- WHAT TO PRODUCE:
The answer should consist of every line in the material below that has the word "buffer".

--

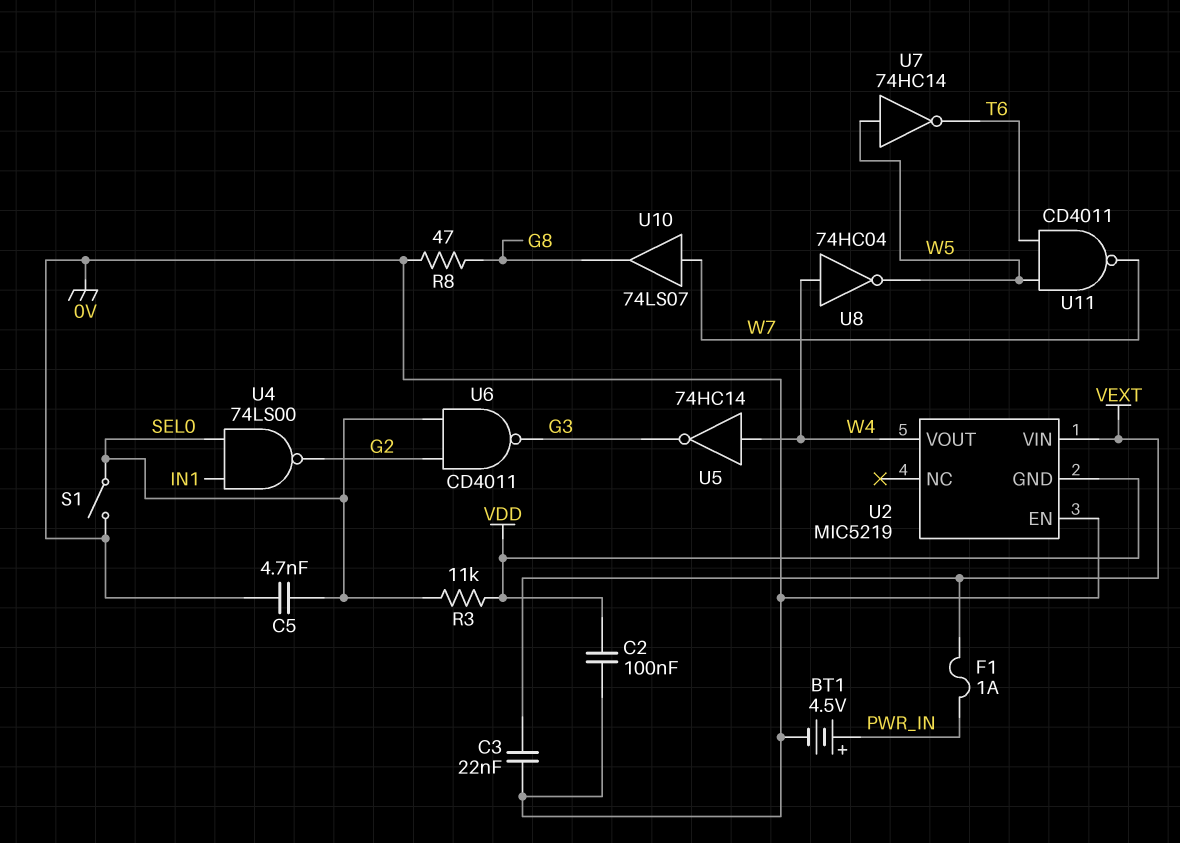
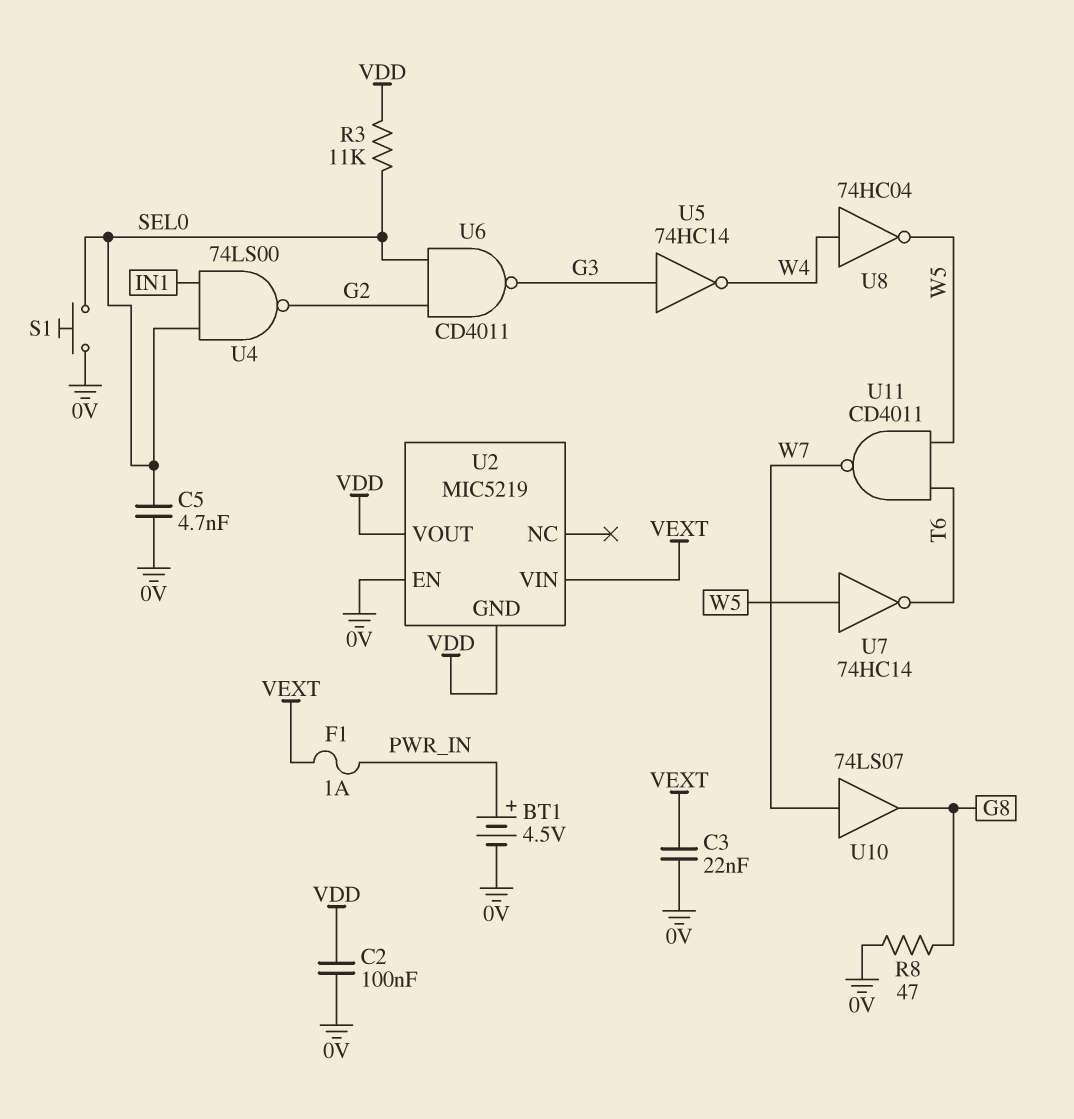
S1: switch (0V, SEL0) -> button (0V, SEL0)
U2 pin VOUT: W4 -> VDD
U5: NOT 74HC14 (in W4, out G3) -> NOT 74HC14 (in G3, out W4)

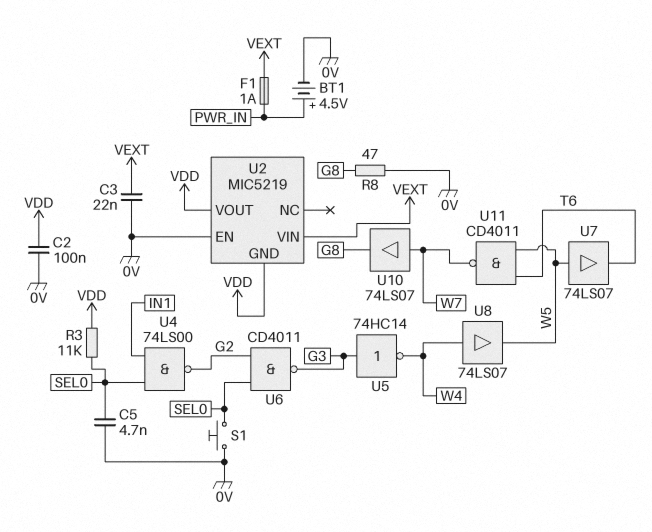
U7: NOT 74HC14 (in W5, out T6) -> buffer 74LS07 (in W5, out T6)
U8: NOT 74HC04 (in W4, out W5) -> buffer 74LS07 (in W4, out W5)

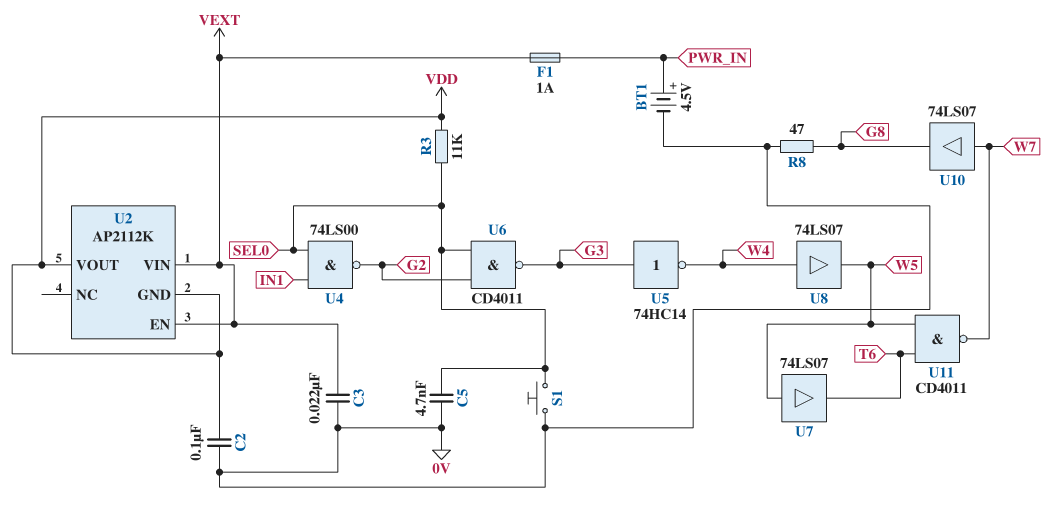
U2: MIC5219 -> AP2112K
U2 pin EN: 0V -> VEXT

--

- ANSWER FOR THE TASK:
U7: NOT 74HC14 (in W5, out T6) -> buffer 74LS07 (in W5, out T6)
U8: NOT 74HC04 (in W4, out W5) -> buffer 74LS07 (in W4, out W5)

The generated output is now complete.